> **Work required**
Leave out the pictures and repeat exactly the lines from the one containing "45 degrees counterclockwise |" through the final line of the listing below.

--- Given data ---

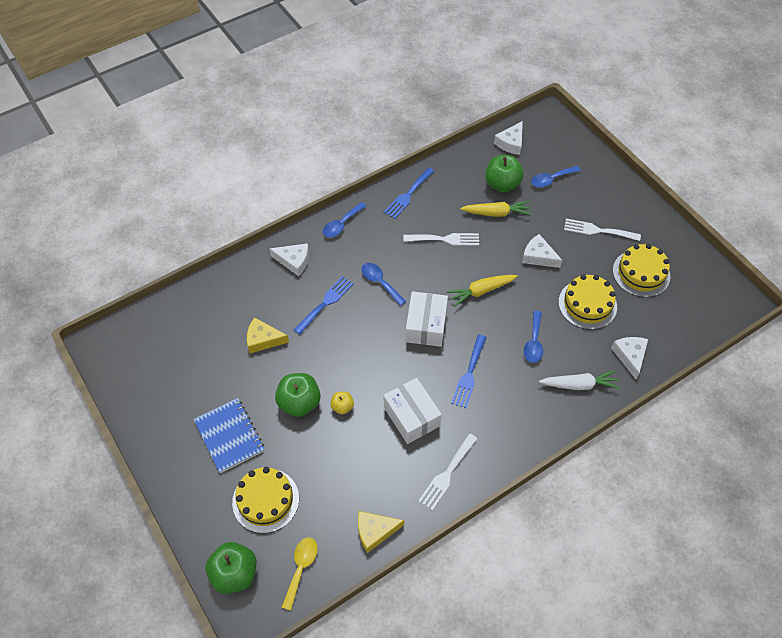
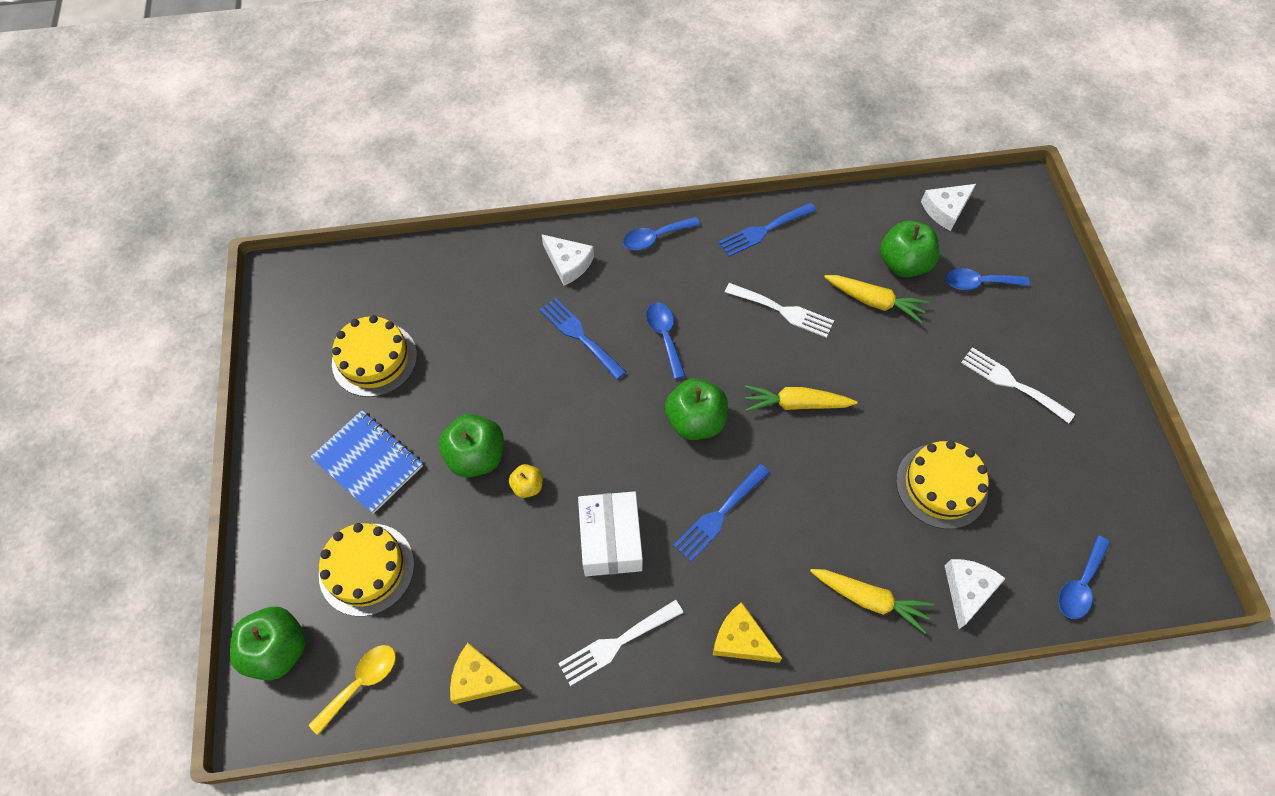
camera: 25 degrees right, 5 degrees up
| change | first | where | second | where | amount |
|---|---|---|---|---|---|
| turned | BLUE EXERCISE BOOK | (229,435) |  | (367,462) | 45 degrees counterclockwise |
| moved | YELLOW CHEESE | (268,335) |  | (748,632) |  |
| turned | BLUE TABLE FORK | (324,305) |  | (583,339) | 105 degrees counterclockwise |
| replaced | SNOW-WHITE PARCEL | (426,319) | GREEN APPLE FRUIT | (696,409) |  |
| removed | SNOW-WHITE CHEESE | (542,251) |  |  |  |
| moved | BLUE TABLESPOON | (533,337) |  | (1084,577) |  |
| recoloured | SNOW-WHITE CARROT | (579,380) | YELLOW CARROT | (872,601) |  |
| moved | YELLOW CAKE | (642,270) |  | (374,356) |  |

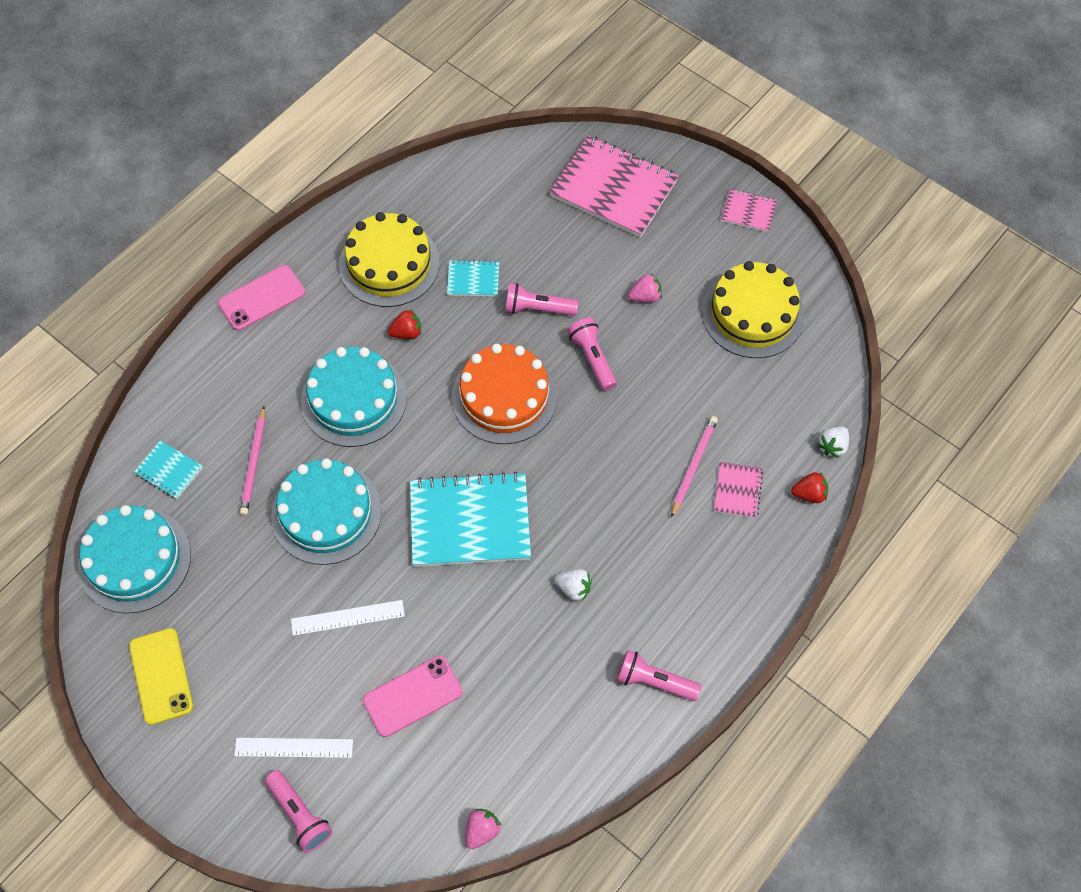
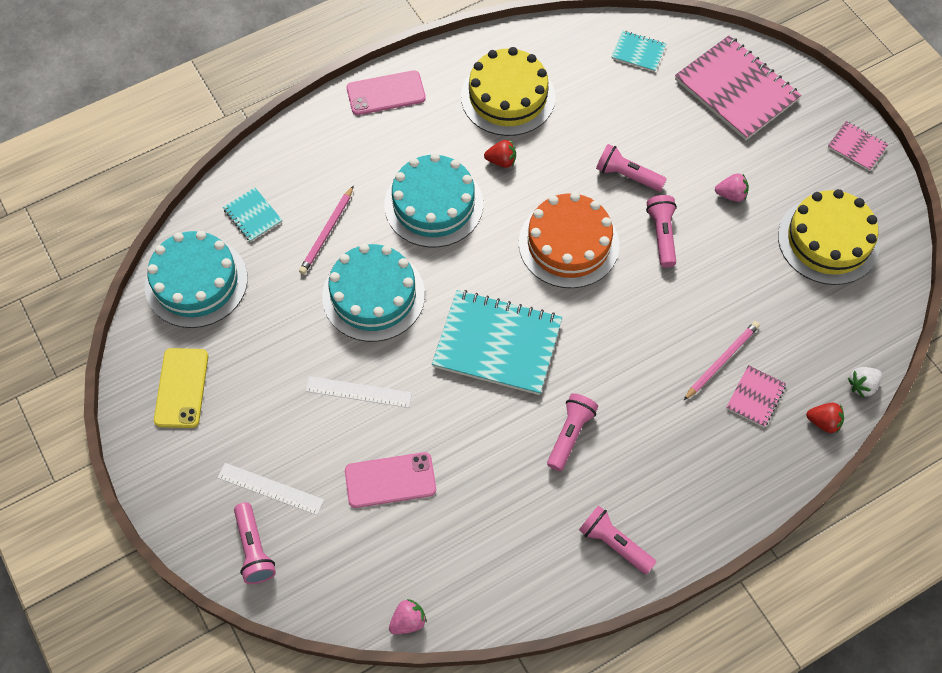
camera: 20 degrees right, 0 degrees up
| change | first | where | second | where | amount |
|---|---|---|---|---|---|
| moved | TURQUOISE EXERCISE BOOK | (473,278) |  | (638,51) |  |
| replaced | SNOW-WHITE STRAWBERRY | (573,585) | ROSE-PINK POCKET TORCH | (572,432) |  |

---

> **Exercise solution**
| turned | BLUE EXERCISE BOOK | (229,435) |  | (367,462) | 45 degrees counterclockwise |
| moved | YELLOW CHEESE | (268,335) |  | (748,632) |  |
| turned | BLUE TABLE FORK | (324,305) |  | (583,339) | 105 degrees counterclockwise |
| replaced | SNOW-WHITE PARCEL | (426,319) | GREEN APPLE FRUIT | (696,409) |  |
| removed | SNOW-WHITE CHEESE | (542,251) |  |  |  |
| moved | BLUE TABLESPOON | (533,337) |  | (1084,577) |  |
| recoloured | SNOW-WHITE CARROT | (579,380) | YELLOW CARROT | (872,601) |  |
| moved | YELLOW CAKE | (642,270) |  | (374,356) |  |

camera: 20 degrees right, 0 degrees up
| change | first | where | second | where | amount |
|---|---|---|---|---|---|
| moved | TURQUOISE EXERCISE BOOK | (473,278) |  | (638,51) |  |
| replaced | SNOW-WHITE STRAWBERRY | (573,585) | ROSE-PINK POCKET TORCH | (572,432) |  |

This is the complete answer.